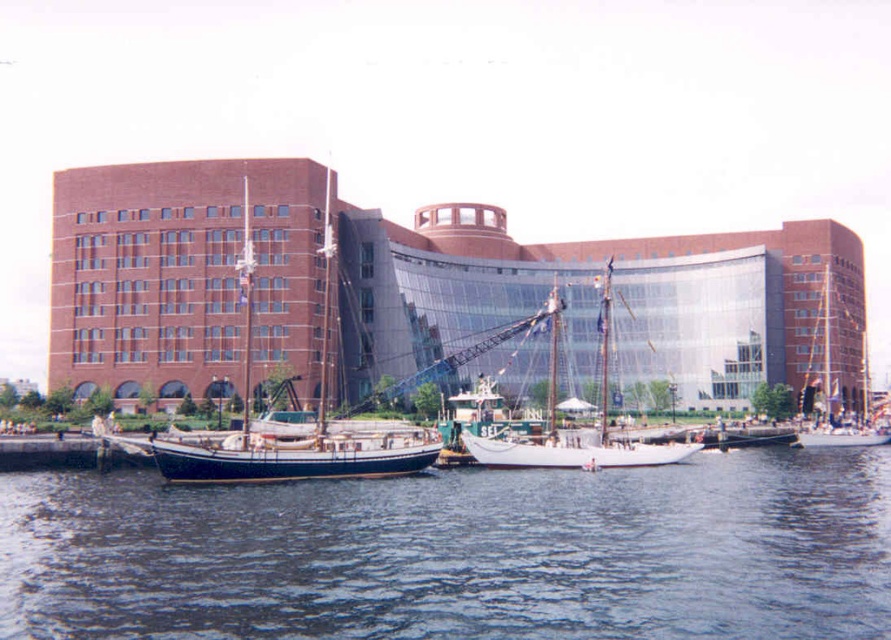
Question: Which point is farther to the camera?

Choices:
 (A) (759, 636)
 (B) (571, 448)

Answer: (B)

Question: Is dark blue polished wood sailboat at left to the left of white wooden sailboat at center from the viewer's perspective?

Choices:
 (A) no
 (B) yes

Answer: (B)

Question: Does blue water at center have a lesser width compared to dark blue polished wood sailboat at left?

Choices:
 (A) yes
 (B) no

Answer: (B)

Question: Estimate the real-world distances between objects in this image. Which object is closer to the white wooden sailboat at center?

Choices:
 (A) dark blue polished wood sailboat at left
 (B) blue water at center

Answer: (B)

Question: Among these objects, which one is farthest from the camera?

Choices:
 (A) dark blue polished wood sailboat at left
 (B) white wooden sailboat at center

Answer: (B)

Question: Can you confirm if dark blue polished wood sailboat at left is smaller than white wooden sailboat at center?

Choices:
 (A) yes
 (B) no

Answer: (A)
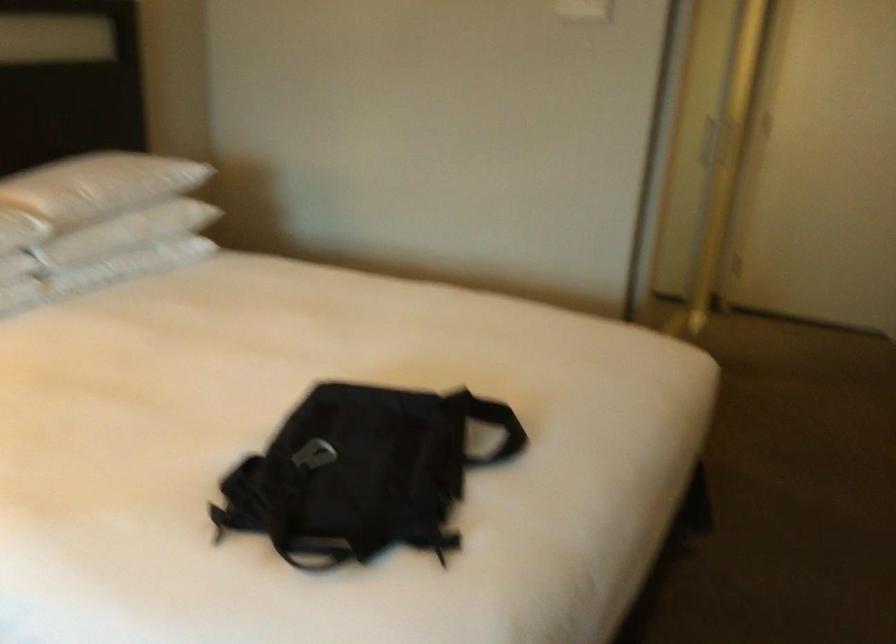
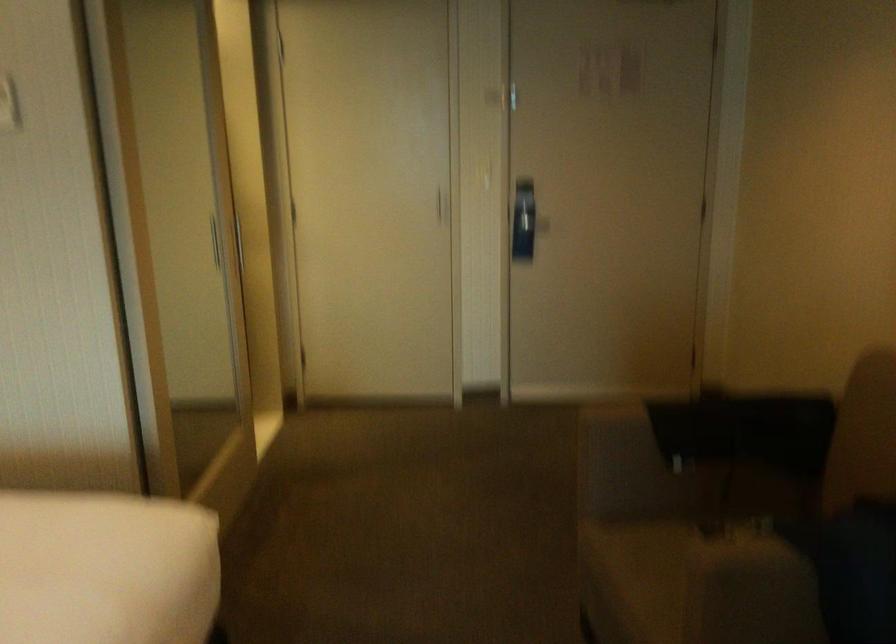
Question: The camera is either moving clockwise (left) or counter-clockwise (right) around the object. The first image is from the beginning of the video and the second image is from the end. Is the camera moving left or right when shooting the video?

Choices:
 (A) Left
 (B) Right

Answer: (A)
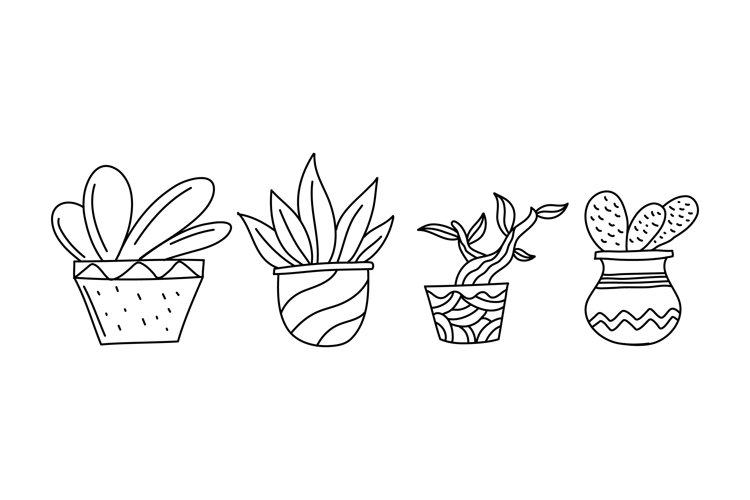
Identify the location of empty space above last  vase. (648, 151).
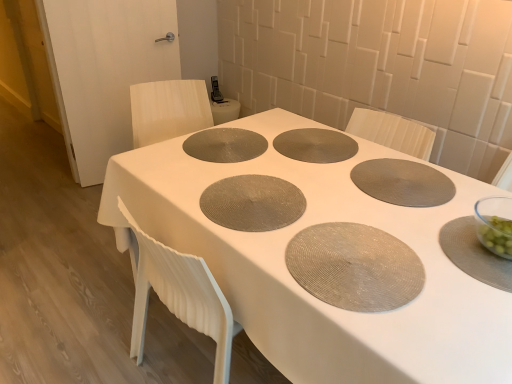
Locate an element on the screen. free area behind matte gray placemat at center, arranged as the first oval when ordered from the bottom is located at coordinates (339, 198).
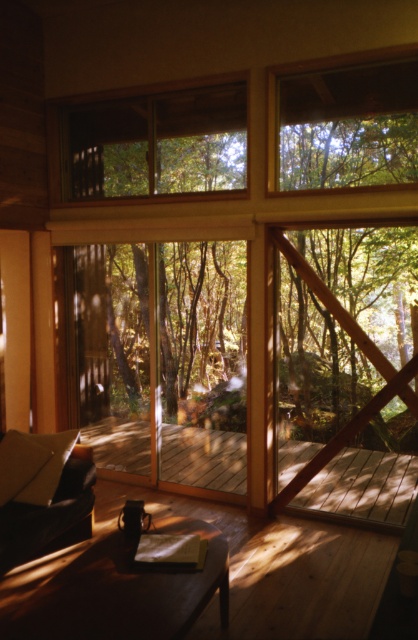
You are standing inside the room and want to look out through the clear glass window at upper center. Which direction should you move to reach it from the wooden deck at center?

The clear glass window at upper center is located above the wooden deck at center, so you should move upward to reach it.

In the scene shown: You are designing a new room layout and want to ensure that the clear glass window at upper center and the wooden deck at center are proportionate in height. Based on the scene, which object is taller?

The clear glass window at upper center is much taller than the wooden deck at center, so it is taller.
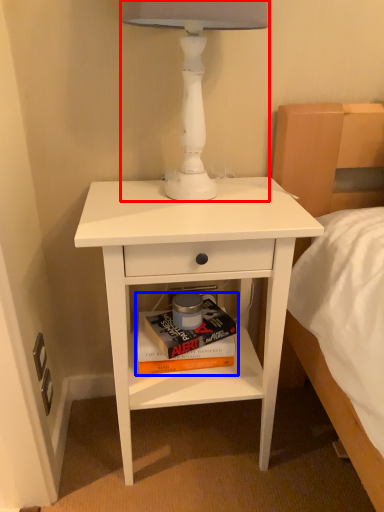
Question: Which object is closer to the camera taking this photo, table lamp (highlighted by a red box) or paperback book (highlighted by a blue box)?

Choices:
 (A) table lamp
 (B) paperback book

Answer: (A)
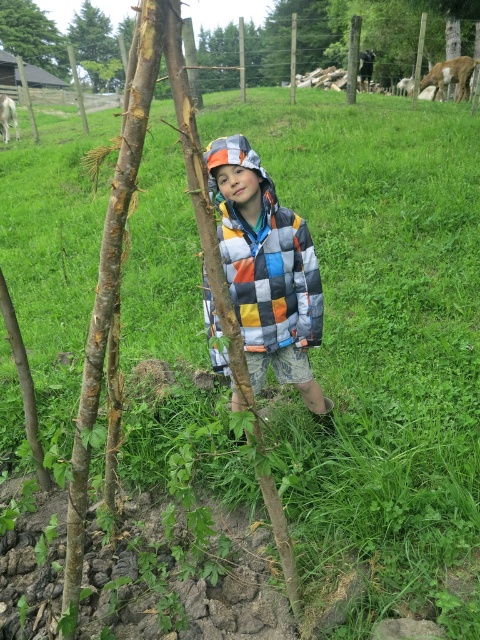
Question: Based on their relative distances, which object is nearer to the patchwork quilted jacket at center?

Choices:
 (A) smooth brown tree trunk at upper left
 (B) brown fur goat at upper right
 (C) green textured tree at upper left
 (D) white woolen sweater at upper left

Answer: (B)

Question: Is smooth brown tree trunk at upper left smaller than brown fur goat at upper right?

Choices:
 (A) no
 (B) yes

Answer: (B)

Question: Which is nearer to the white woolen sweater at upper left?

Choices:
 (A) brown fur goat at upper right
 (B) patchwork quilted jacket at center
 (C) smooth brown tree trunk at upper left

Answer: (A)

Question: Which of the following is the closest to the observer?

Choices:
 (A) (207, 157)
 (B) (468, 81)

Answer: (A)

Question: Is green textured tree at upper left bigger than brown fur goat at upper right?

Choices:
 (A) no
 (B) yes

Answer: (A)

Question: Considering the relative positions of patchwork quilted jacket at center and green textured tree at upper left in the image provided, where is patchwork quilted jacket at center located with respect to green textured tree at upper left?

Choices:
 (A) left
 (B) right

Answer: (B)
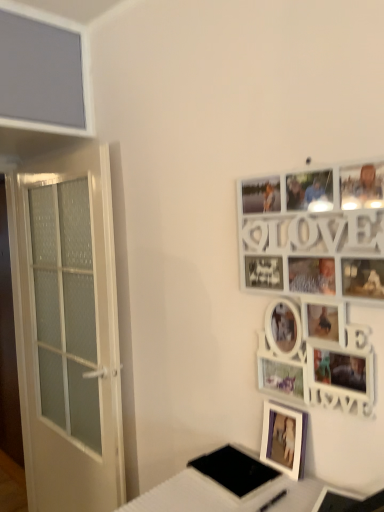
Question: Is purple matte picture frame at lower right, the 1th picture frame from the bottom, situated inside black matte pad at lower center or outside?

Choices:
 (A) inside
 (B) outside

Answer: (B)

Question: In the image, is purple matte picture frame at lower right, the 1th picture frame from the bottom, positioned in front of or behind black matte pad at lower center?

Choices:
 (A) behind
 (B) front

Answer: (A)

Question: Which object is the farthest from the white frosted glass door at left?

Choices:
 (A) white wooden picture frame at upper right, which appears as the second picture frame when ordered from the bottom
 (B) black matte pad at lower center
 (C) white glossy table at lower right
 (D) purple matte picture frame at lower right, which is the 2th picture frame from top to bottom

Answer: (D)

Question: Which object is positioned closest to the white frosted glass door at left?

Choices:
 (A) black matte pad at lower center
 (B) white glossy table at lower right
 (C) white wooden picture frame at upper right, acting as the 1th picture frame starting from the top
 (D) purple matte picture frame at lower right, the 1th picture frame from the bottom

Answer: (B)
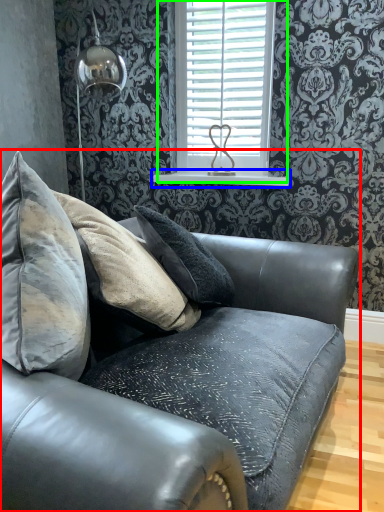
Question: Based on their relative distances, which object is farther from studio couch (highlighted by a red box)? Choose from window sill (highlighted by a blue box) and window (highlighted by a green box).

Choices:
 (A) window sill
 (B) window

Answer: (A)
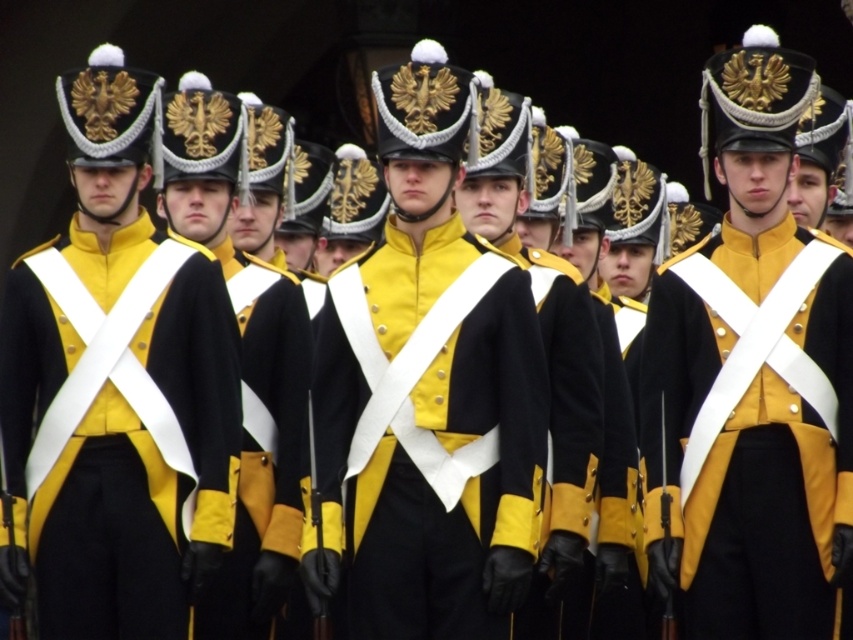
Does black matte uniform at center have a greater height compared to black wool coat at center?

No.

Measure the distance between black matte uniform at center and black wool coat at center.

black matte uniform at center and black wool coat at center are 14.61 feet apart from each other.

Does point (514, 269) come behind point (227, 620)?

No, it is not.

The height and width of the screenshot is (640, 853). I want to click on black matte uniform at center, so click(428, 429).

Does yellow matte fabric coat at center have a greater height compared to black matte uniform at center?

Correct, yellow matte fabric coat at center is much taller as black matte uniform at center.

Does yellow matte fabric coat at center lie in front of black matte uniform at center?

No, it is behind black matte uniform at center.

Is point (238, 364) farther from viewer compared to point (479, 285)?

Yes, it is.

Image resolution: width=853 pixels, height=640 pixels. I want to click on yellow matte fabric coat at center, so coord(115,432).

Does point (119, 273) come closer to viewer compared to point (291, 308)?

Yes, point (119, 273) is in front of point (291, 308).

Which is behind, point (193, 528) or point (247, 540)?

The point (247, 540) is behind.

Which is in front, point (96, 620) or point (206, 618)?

* [STATED PROBLEM] Print all of the rows above word for word, leaving out the pictures.

* [WRITTEN RESPONSE]
Question: Which point is farther to the camera?

Choices:
 (A) (759, 636)
 (B) (571, 448)

Answer: (B)

Question: Is dark blue polished wood sailboat at left to the left of white wooden sailboat at center from the viewer's perspective?

Choices:
 (A) no
 (B) yes

Answer: (B)

Question: Does blue water at center have a lesser width compared to dark blue polished wood sailboat at left?

Choices:
 (A) yes
 (B) no

Answer: (B)

Question: Estimate the real-world distances between objects in this image. Which object is closer to the white wooden sailboat at center?

Choices:
 (A) dark blue polished wood sailboat at left
 (B) blue water at center

Answer: (B)

Question: Among these objects, which one is farthest from the camera?

Choices:
 (A) dark blue polished wood sailboat at left
 (B) white wooden sailboat at center

Answer: (B)

Question: Can you confirm if dark blue polished wood sailboat at left is smaller than white wooden sailboat at center?

Choices:
 (A) yes
 (B) no

Answer: (A)
Question: The camera is either moving clockwise (left) or counter-clockwise (right) around the object. The first image is from the beginning of the video and the second image is from the end. Is the camera moving left or right when shooting the video?

Choices:
 (A) Left
 (B) Right

Answer: (A)
Identify the location of empty space above last  vase. (648, 151).
Locate an element on the screen. free area behind matte gray placemat at center, arranged as the first oval when ordered from the bottom is located at coordinates (339, 198).
You are standing inside the room and want to look out through the clear glass window at upper center. Which direction should you move to reach it from the wooden deck at center?

The clear glass window at upper center is located above the wooden deck at center, so you should move upward to reach it.

In the scene shown: You are designing a new room layout and want to ensure that the clear glass window at upper center and the wooden deck at center are proportionate in height. Based on the scene, which object is taller?

The clear glass window at upper center is much taller than the wooden deck at center, so it is taller.
Question: Which object is closer to the camera taking this photo, table lamp (highlighted by a red box) or paperback book (highlighted by a blue box)?

Choices:
 (A) table lamp
 (B) paperback book

Answer: (A)
Question: Based on their relative distances, which object is nearer to the patchwork quilted jacket at center?

Choices:
 (A) smooth brown tree trunk at upper left
 (B) brown fur goat at upper right
 (C) green textured tree at upper left
 (D) white woolen sweater at upper left

Answer: (B)

Question: Is smooth brown tree trunk at upper left smaller than brown fur goat at upper right?

Choices:
 (A) no
 (B) yes

Answer: (B)

Question: Which is nearer to the white woolen sweater at upper left?

Choices:
 (A) brown fur goat at upper right
 (B) patchwork quilted jacket at center
 (C) smooth brown tree trunk at upper left

Answer: (A)

Question: Which of the following is the closest to the observer?

Choices:
 (A) (207, 157)
 (B) (468, 81)

Answer: (A)

Question: Is green textured tree at upper left bigger than brown fur goat at upper right?

Choices:
 (A) no
 (B) yes

Answer: (A)

Question: Considering the relative positions of patchwork quilted jacket at center and green textured tree at upper left in the image provided, where is patchwork quilted jacket at center located with respect to green textured tree at upper left?

Choices:
 (A) left
 (B) right

Answer: (B)
Question: Is purple matte picture frame at lower right, the 1th picture frame from the bottom, situated inside black matte pad at lower center or outside?

Choices:
 (A) inside
 (B) outside

Answer: (B)

Question: In the image, is purple matte picture frame at lower right, the 1th picture frame from the bottom, positioned in front of or behind black matte pad at lower center?

Choices:
 (A) behind
 (B) front

Answer: (A)

Question: Which object is the farthest from the white frosted glass door at left?

Choices:
 (A) white wooden picture frame at upper right, which appears as the second picture frame when ordered from the bottom
 (B) black matte pad at lower center
 (C) white glossy table at lower right
 (D) purple matte picture frame at lower right, which is the 2th picture frame from top to bottom

Answer: (D)

Question: Which object is positioned closest to the white frosted glass door at left?

Choices:
 (A) black matte pad at lower center
 (B) white glossy table at lower right
 (C) white wooden picture frame at upper right, acting as the 1th picture frame starting from the top
 (D) purple matte picture frame at lower right, the 1th picture frame from the bottom

Answer: (B)
Question: Based on their relative distances, which object is farther from studio couch (highlighted by a red box)? Choose from window sill (highlighted by a blue box) and window (highlighted by a green box).

Choices:
 (A) window sill
 (B) window

Answer: (A)
Does black matte uniform at center have a greater height compared to black wool coat at center?

No.

Measure the distance between black matte uniform at center and black wool coat at center.

black matte uniform at center and black wool coat at center are 14.61 feet apart from each other.

Does point (514, 269) come behind point (227, 620)?

No, it is not.

The height and width of the screenshot is (640, 853). I want to click on black matte uniform at center, so click(428, 429).

Does yellow matte fabric coat at center have a greater height compared to black matte uniform at center?

Correct, yellow matte fabric coat at center is much taller as black matte uniform at center.

Does yellow matte fabric coat at center lie in front of black matte uniform at center?

No, it is behind black matte uniform at center.

Is point (238, 364) farther from viewer compared to point (479, 285)?

Yes, it is.

Image resolution: width=853 pixels, height=640 pixels. I want to click on yellow matte fabric coat at center, so coord(115,432).

Does point (119, 273) come closer to viewer compared to point (291, 308)?

Yes, point (119, 273) is in front of point (291, 308).

Which is behind, point (193, 528) or point (247, 540)?

The point (247, 540) is behind.

Which is in front, point (96, 620) or point (206, 618)?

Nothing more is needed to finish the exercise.